_EXERCISE DESCRIPTION_
When you come to a picture, pass over it, and set down the entries below exactly.

_EXERCISE DATA_
================================

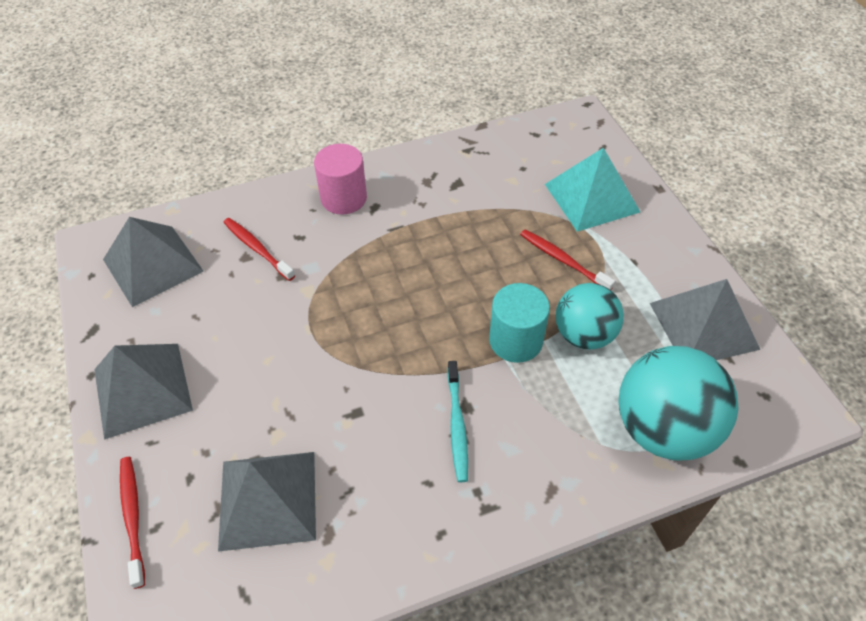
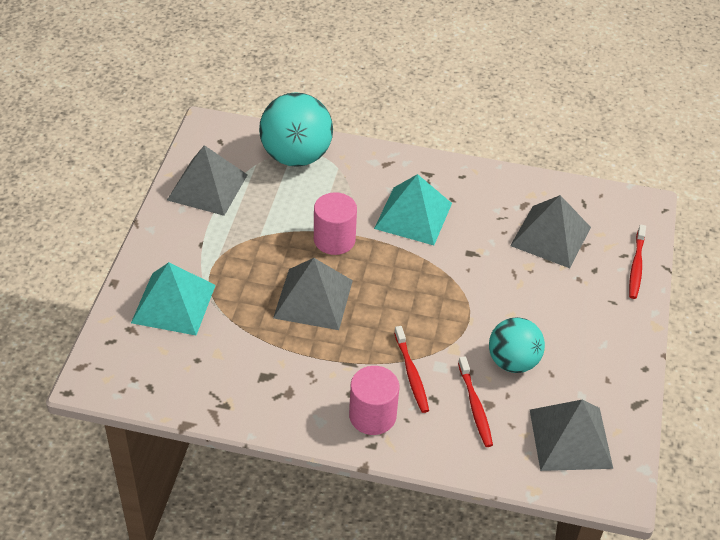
camera: 150 degrees left, 5 degrees down
(142, 389) = (609, 338): grey pyramid -> grey pyramid (313, 299)
(457, 426) = (413, 215): turquoise toothbrush -> turquoise pyramid
(515, 340) = (334, 240): turquoise cylinder -> pink cylinder
(562, 260) = (249, 271): red toothbrush -> red toothbrush (411, 374)
(584, 335) = (287, 220): turquoise ball -> turquoise ball (513, 362)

================================

_RESPONSE_
camera: 150 degrees left, 5 degrees down
(142, 389) = (609, 338): grey pyramid -> grey pyramid (313, 299)
(457, 426) = (413, 215): turquoise toothbrush -> turquoise pyramid
(515, 340) = (334, 240): turquoise cylinder -> pink cylinder
(562, 260) = (249, 271): red toothbrush -> red toothbrush (411, 374)
(584, 335) = (287, 220): turquoise ball -> turquoise ball (513, 362)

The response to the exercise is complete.